BEGIN GIVEN ENTRIES
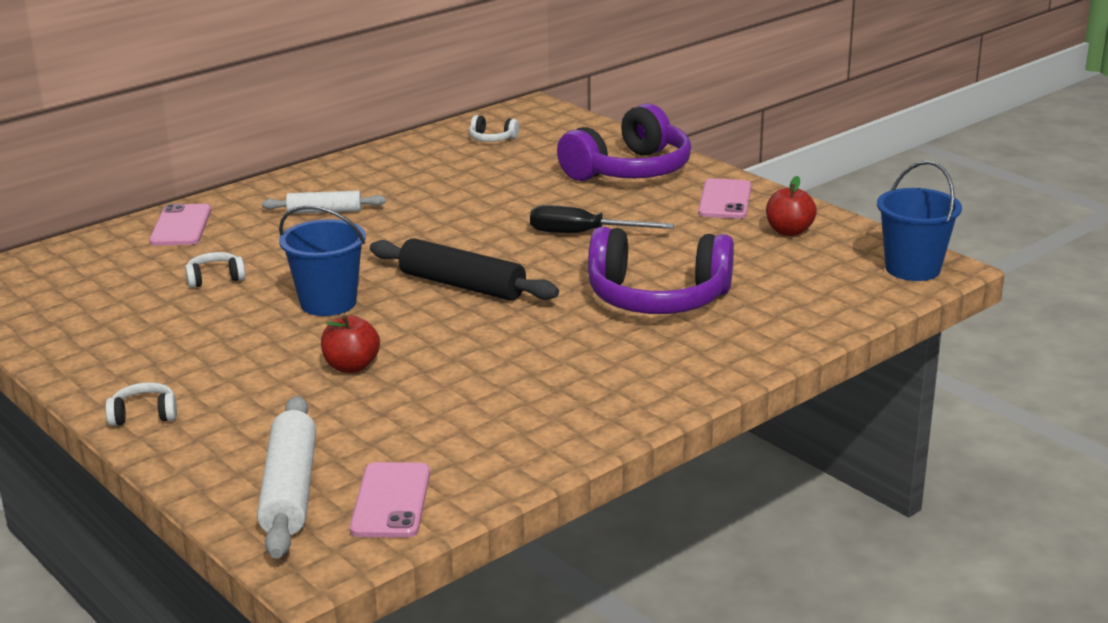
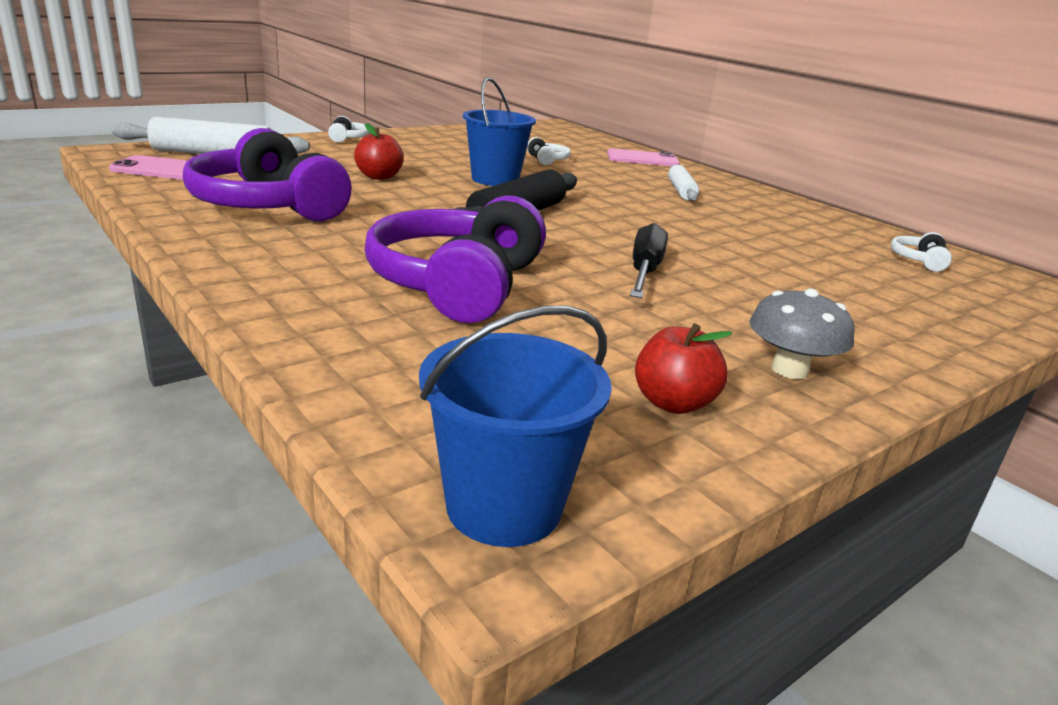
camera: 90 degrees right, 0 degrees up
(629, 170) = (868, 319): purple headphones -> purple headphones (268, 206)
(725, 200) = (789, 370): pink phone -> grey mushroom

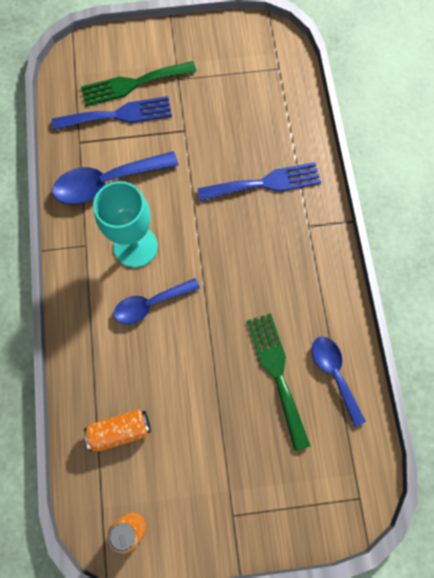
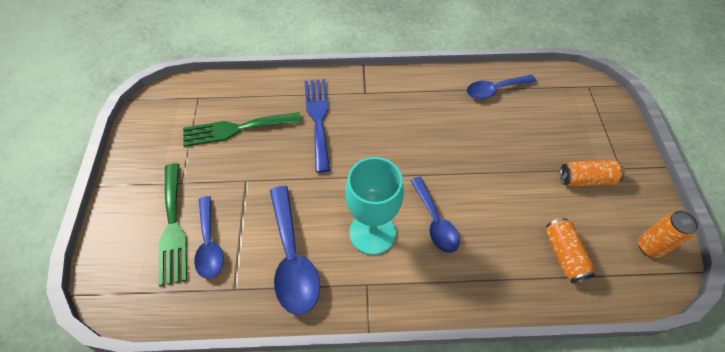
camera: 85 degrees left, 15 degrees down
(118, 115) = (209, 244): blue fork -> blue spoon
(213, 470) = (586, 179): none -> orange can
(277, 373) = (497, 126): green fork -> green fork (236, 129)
END GIVEN ENTRIES
* [TASK OBJECTIVE] Each record above goes into the copy word for word; the pictures do not.

* [REPLY TO THE TASK]
camera: 90 degrees right, 0 degrees up
(629, 170) = (868, 319): purple headphones -> purple headphones (268, 206)
(725, 200) = (789, 370): pink phone -> grey mushroom

camera: 85 degrees left, 15 degrees down
(118, 115) = (209, 244): blue fork -> blue spoon
(213, 470) = (586, 179): none -> orange can
(277, 373) = (497, 126): green fork -> green fork (236, 129)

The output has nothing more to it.